WHAT IS NEEDED:
Wherever a picture appears in the listing, leave it out, and copy the rest exactly.

DATASET ENTRIES:
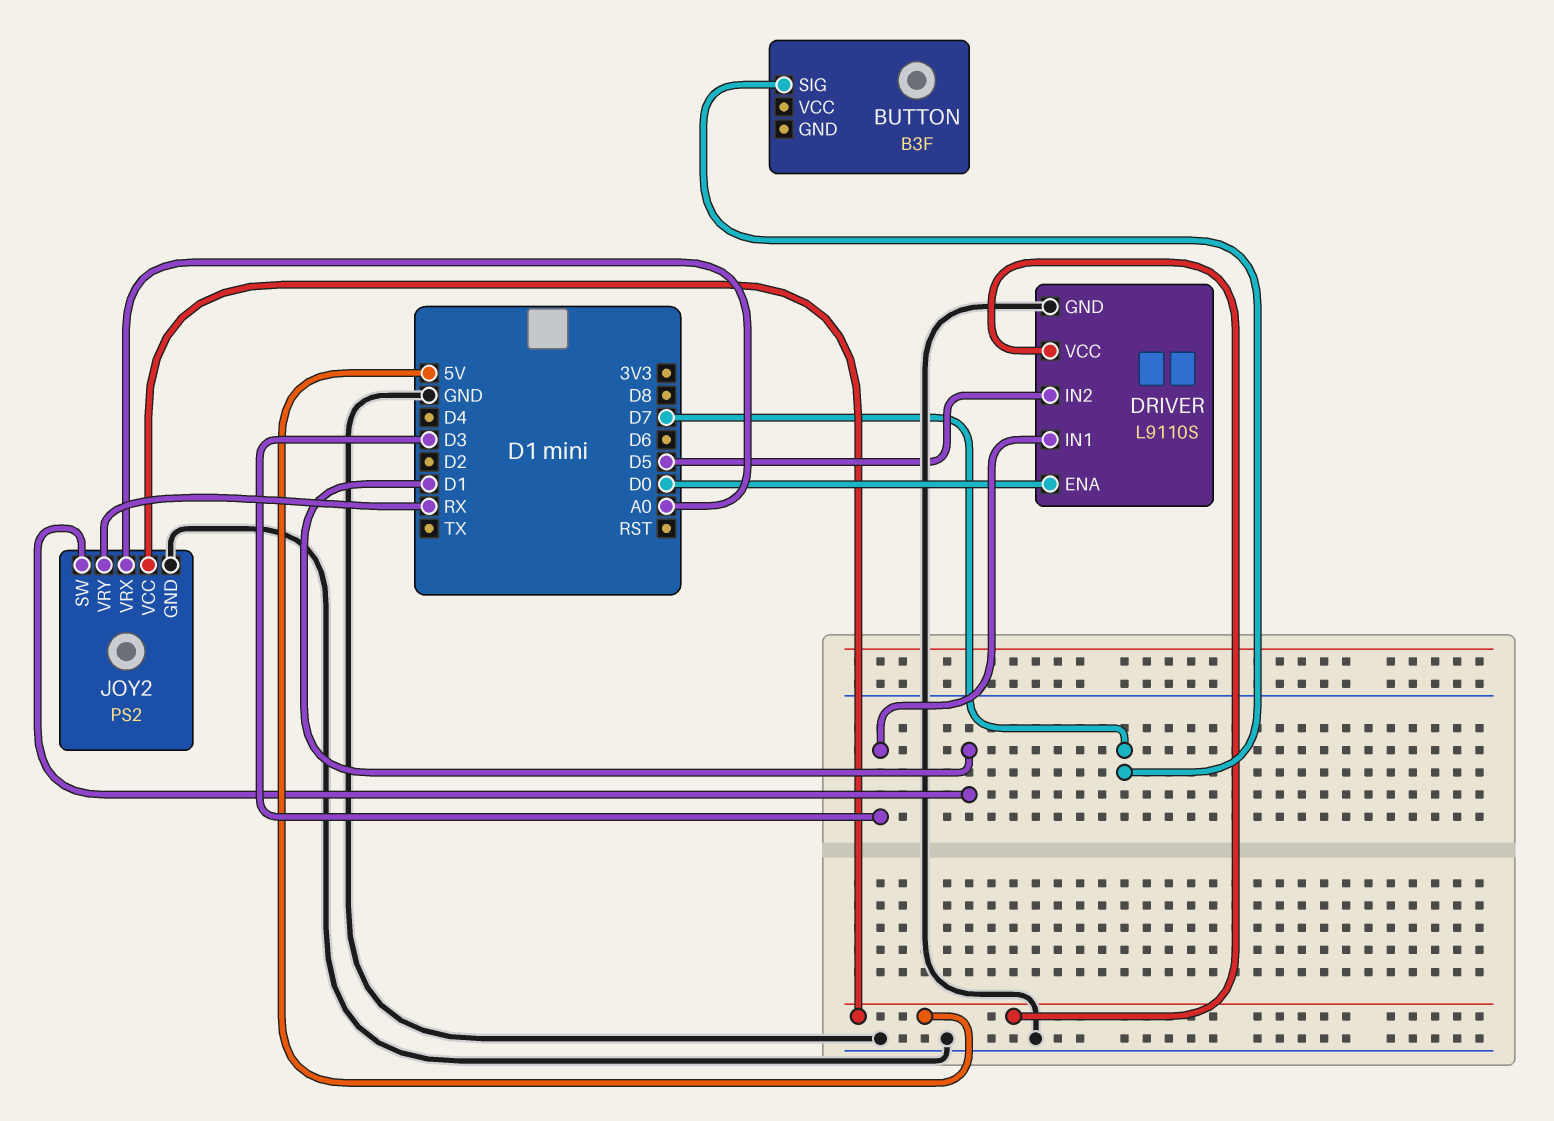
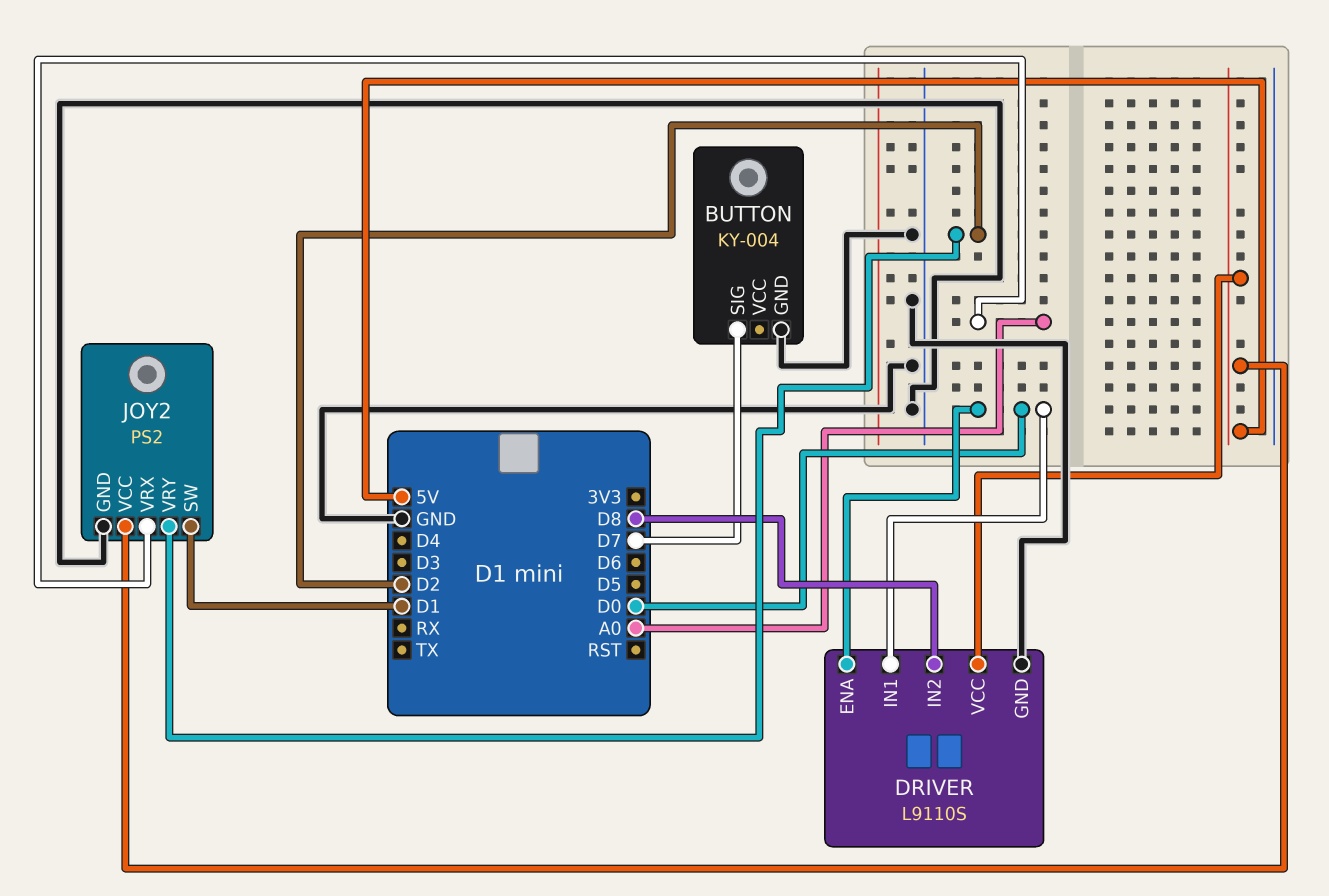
BUTTON: B3F -> KY-004
BUTTON pin GND: none -> GND
DRIVER pin IN1: D3 -> D0
DRIVER pin IN2: D5 -> D8
JOY2 pin VRY: RX -> D2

SOLUTION TO THE PROBLEM:
BUTTON: B3F -> KY-004
BUTTON pin GND: none -> GND
DRIVER pin IN1: D3 -> D0
DRIVER pin IN2: D5 -> D8
JOY2 pin VRY: RX -> D2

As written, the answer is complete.